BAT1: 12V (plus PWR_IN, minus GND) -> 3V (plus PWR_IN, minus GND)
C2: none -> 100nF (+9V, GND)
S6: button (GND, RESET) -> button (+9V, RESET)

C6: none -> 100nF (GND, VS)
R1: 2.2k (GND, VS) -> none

---

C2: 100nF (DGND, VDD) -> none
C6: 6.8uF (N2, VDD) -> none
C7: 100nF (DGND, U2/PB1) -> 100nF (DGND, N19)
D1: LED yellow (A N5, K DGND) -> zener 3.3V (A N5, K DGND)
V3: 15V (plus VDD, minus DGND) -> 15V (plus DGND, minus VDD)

---

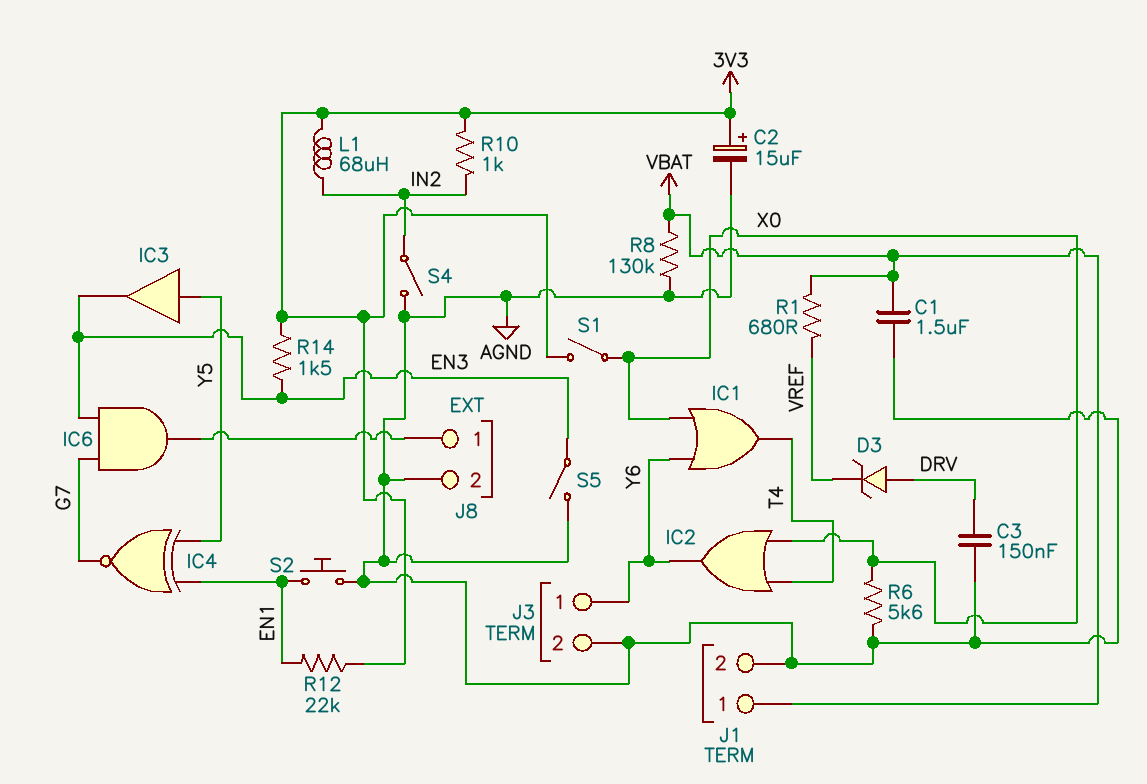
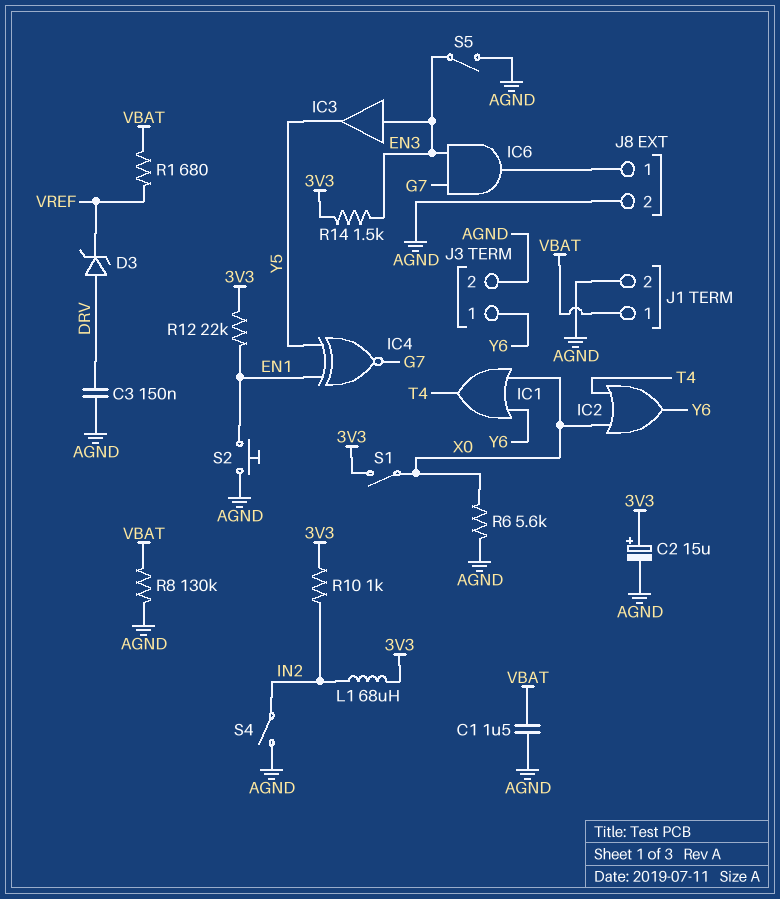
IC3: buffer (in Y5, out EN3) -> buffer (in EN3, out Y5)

### [ABOUT THIS EXERCISE]
Copy out all lines above holding "DGND".

### [EXERCISE OUTPUT]
C2: 100nF (DGND, VDD) -> none
C7: 100nF (DGND, U2/PB1) -> 100nF (DGND, N19)
D1: LED yellow (A N5, K DGND) -> zener 3.3V (A N5, K DGND)
V3: 15V (plus VDD, minus DGND) -> 15V (plus DGND, minus VDD)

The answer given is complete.